Given records:
------------------------

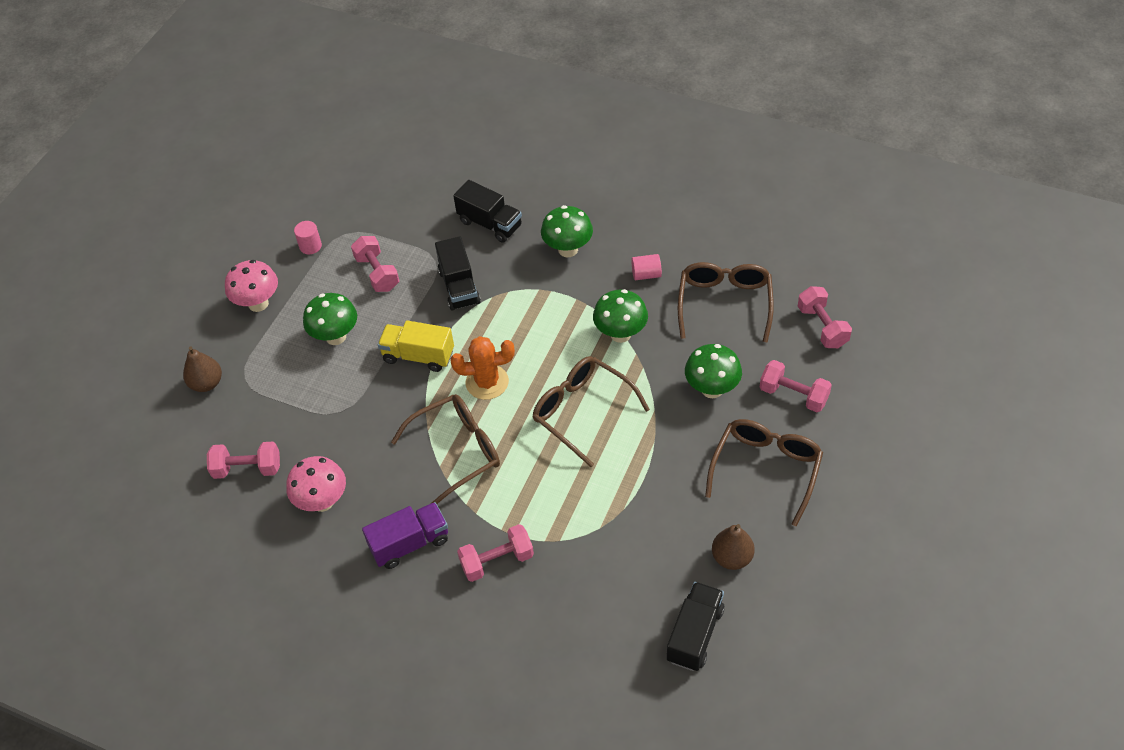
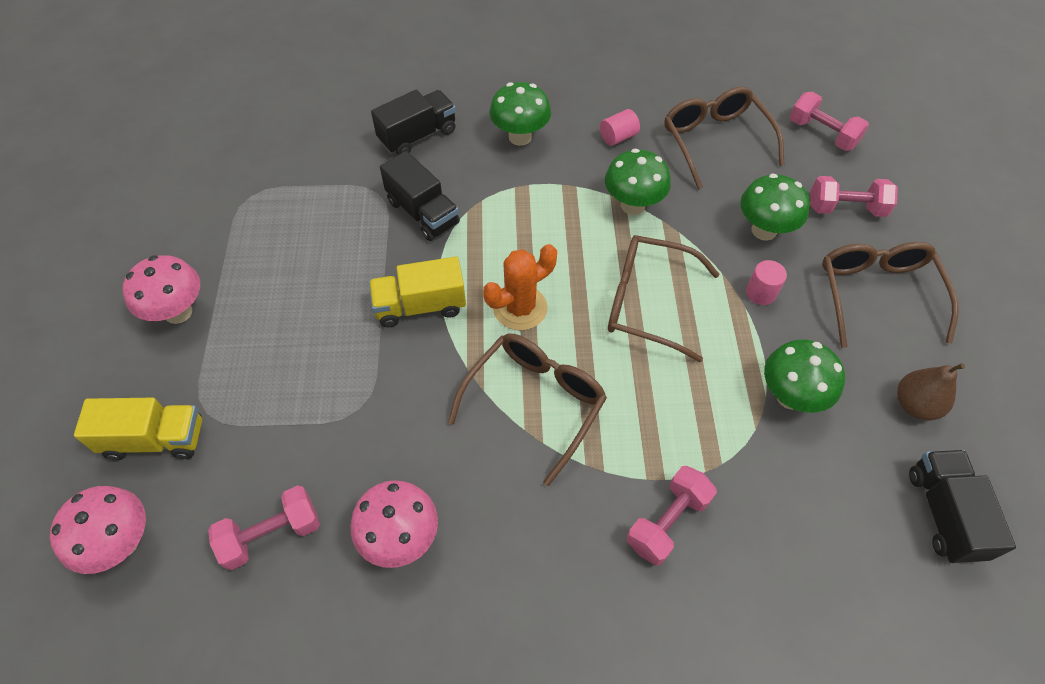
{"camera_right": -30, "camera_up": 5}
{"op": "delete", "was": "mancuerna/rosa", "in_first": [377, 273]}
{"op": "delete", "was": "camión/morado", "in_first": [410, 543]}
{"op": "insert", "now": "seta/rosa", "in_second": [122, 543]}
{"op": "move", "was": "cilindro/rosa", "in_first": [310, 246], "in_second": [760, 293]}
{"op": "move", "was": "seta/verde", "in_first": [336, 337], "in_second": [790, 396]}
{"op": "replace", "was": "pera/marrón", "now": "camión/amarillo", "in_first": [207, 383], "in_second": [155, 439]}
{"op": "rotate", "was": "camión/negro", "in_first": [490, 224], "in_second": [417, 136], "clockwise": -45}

------------------------

Task statement: Look over the listing. Pull out every line with the string "delete" in it.

Solution to this task:
{"op": "delete", "was": "mancuerna/rosa", "in_first": [377, 273]}
{"op": "delete", "was": "camión/morado", "in_first": [410, 543]}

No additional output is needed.